*** Begin section ***

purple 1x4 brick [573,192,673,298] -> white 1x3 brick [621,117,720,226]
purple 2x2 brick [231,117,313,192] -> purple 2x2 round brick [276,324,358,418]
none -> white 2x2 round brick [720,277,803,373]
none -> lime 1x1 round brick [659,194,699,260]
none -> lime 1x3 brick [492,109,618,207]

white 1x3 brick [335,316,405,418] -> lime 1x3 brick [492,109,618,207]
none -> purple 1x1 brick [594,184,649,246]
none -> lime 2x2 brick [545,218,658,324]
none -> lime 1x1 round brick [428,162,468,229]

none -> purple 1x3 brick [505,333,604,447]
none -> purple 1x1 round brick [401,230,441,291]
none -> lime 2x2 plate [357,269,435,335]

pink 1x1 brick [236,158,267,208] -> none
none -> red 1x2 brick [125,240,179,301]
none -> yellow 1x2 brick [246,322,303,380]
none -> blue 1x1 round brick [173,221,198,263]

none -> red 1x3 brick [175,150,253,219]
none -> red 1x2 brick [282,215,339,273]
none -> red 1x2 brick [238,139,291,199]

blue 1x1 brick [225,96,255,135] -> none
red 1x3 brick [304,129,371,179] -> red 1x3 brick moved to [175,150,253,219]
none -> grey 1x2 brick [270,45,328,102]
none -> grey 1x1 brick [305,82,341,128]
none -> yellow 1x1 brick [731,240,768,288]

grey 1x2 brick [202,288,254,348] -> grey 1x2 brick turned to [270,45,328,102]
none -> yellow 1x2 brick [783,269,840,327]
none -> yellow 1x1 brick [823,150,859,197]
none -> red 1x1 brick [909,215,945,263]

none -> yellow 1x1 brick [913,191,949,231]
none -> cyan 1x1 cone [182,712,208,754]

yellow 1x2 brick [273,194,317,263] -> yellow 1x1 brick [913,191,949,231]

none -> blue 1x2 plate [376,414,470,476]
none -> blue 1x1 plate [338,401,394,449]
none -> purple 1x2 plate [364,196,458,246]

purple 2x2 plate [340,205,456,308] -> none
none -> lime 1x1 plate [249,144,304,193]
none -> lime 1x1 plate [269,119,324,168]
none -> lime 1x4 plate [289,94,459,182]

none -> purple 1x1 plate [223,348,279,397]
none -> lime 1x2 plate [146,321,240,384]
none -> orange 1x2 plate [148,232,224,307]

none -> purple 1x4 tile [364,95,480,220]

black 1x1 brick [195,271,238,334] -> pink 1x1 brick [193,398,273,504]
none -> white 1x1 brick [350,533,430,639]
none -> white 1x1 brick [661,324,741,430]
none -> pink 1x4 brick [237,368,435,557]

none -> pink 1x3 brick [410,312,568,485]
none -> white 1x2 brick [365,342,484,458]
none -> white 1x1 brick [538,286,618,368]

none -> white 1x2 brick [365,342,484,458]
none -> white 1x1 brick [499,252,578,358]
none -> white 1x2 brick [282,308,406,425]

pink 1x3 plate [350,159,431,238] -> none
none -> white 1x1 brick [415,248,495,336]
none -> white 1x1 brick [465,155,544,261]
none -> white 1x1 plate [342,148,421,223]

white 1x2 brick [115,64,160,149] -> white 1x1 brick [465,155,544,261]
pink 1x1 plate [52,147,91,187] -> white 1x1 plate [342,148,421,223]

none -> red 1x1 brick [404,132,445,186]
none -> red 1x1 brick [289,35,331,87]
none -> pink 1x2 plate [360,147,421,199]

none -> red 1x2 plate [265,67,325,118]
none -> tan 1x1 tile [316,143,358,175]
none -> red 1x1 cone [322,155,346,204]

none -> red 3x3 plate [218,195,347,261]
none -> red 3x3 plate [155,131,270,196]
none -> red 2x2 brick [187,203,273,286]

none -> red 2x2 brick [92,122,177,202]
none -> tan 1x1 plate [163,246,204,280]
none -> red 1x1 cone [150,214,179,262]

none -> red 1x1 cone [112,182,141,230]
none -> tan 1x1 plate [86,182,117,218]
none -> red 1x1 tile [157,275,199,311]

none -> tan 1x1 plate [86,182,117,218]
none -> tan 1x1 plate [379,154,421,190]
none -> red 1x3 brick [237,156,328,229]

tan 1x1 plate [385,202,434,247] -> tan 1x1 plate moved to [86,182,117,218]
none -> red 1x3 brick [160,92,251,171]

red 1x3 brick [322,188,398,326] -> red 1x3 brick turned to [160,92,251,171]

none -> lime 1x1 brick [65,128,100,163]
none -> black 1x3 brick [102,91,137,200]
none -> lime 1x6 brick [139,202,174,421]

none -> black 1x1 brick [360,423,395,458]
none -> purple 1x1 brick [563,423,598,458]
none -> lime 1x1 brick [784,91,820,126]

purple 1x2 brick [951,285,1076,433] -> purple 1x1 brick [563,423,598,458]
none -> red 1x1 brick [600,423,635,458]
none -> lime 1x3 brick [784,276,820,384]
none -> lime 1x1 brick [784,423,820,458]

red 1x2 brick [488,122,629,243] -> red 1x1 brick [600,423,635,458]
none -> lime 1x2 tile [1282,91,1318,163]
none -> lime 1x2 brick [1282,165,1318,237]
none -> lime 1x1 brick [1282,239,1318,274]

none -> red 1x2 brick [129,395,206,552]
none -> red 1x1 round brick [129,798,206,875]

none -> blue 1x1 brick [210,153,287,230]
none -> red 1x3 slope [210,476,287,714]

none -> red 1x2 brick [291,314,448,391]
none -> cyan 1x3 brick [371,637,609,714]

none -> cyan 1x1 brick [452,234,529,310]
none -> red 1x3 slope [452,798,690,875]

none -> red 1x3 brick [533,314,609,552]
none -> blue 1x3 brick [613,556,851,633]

*** End section ***

**Exercise brief**
Every entry in the listing should be retyped exactly.

**Response to the task**
purple 1x4 brick [573,192,673,298] -> white 1x3 brick [621,117,720,226]
purple 2x2 brick [231,117,313,192] -> purple 2x2 round brick [276,324,358,418]
none -> white 2x2 round brick [720,277,803,373]
none -> lime 1x1 round brick [659,194,699,260]
none -> lime 1x3 brick [492,109,618,207]

white 1x3 brick [335,316,405,418] -> lime 1x3 brick [492,109,618,207]
none -> purple 1x1 brick [594,184,649,246]
none -> lime 2x2 brick [545,218,658,324]
none -> lime 1x1 round brick [428,162,468,229]

none -> purple 1x3 brick [505,333,604,447]
none -> purple 1x1 round brick [401,230,441,291]
none -> lime 2x2 plate [357,269,435,335]

pink 1x1 brick [236,158,267,208] -> none
none -> red 1x2 brick [125,240,179,301]
none -> yellow 1x2 brick [246,322,303,380]
none -> blue 1x1 round brick [173,221,198,263]

none -> red 1x3 brick [175,150,253,219]
none -> red 1x2 brick [282,215,339,273]
none -> red 1x2 brick [238,139,291,199]

blue 1x1 brick [225,96,255,135] -> none
red 1x3 brick [304,129,371,179] -> red 1x3 brick moved to [175,150,253,219]
none -> grey 1x2 brick [270,45,328,102]
none -> grey 1x1 brick [305,82,341,128]
none -> yellow 1x1 brick [731,240,768,288]

grey 1x2 brick [202,288,254,348] -> grey 1x2 brick turned to [270,45,328,102]
none -> yellow 1x2 brick [783,269,840,327]
none -> yellow 1x1 brick [823,150,859,197]
none -> red 1x1 brick [909,215,945,263]

none -> yellow 1x1 brick [913,191,949,231]
none -> cyan 1x1 cone [182,712,208,754]

yellow 1x2 brick [273,194,317,263] -> yellow 1x1 brick [913,191,949,231]

none -> blue 1x2 plate [376,414,470,476]
none -> blue 1x1 plate [338,401,394,449]
none -> purple 1x2 plate [364,196,458,246]

purple 2x2 plate [340,205,456,308] -> none
none -> lime 1x1 plate [249,144,304,193]
none -> lime 1x1 plate [269,119,324,168]
none -> lime 1x4 plate [289,94,459,182]

none -> purple 1x1 plate [223,348,279,397]
none -> lime 1x2 plate [146,321,240,384]
none -> orange 1x2 plate [148,232,224,307]

none -> purple 1x4 tile [364,95,480,220]

black 1x1 brick [195,271,238,334] -> pink 1x1 brick [193,398,273,504]
none -> white 1x1 brick [350,533,430,639]
none -> white 1x1 brick [661,324,741,430]
none -> pink 1x4 brick [237,368,435,557]

none -> pink 1x3 brick [410,312,568,485]
none -> white 1x2 brick [365,342,484,458]
none -> white 1x1 brick [538,286,618,368]

none -> white 1x2 brick [365,342,484,458]
none -> white 1x1 brick [499,252,578,358]
none -> white 1x2 brick [282,308,406,425]

pink 1x3 plate [350,159,431,238] -> none
none -> white 1x1 brick [415,248,495,336]
none -> white 1x1 brick [465,155,544,261]
none -> white 1x1 plate [342,148,421,223]

white 1x2 brick [115,64,160,149] -> white 1x1 brick [465,155,544,261]
pink 1x1 plate [52,147,91,187] -> white 1x1 plate [342,148,421,223]

none -> red 1x1 brick [404,132,445,186]
none -> red 1x1 brick [289,35,331,87]
none -> pink 1x2 plate [360,147,421,199]

none -> red 1x2 plate [265,67,325,118]
none -> tan 1x1 tile [316,143,358,175]
none -> red 1x1 cone [322,155,346,204]

none -> red 3x3 plate [218,195,347,261]
none -> red 3x3 plate [155,131,270,196]
none -> red 2x2 brick [187,203,273,286]

none -> red 2x2 brick [92,122,177,202]
none -> tan 1x1 plate [163,246,204,280]
none -> red 1x1 cone [150,214,179,262]

none -> red 1x1 cone [112,182,141,230]
none -> tan 1x1 plate [86,182,117,218]
none -> red 1x1 tile [157,275,199,311]

none -> tan 1x1 plate [86,182,117,218]
none -> tan 1x1 plate [379,154,421,190]
none -> red 1x3 brick [237,156,328,229]

tan 1x1 plate [385,202,434,247] -> tan 1x1 plate moved to [86,182,117,218]
none -> red 1x3 brick [160,92,251,171]

red 1x3 brick [322,188,398,326] -> red 1x3 brick turned to [160,92,251,171]

none -> lime 1x1 brick [65,128,100,163]
none -> black 1x3 brick [102,91,137,200]
none -> lime 1x6 brick [139,202,174,421]

none -> black 1x1 brick [360,423,395,458]
none -> purple 1x1 brick [563,423,598,458]
none -> lime 1x1 brick [784,91,820,126]

purple 1x2 brick [951,285,1076,433] -> purple 1x1 brick [563,423,598,458]
none -> red 1x1 brick [600,423,635,458]
none -> lime 1x3 brick [784,276,820,384]
none -> lime 1x1 brick [784,423,820,458]

red 1x2 brick [488,122,629,243] -> red 1x1 brick [600,423,635,458]
none -> lime 1x2 tile [1282,91,1318,163]
none -> lime 1x2 brick [1282,165,1318,237]
none -> lime 1x1 brick [1282,239,1318,274]

none -> red 1x2 brick [129,395,206,552]
none -> red 1x1 round brick [129,798,206,875]

none -> blue 1x1 brick [210,153,287,230]
none -> red 1x3 slope [210,476,287,714]

none -> red 1x2 brick [291,314,448,391]
none -> cyan 1x3 brick [371,637,609,714]

none -> cyan 1x1 brick [452,234,529,310]
none -> red 1x3 slope [452,798,690,875]

none -> red 1x3 brick [533,314,609,552]
none -> blue 1x3 brick [613,556,851,633]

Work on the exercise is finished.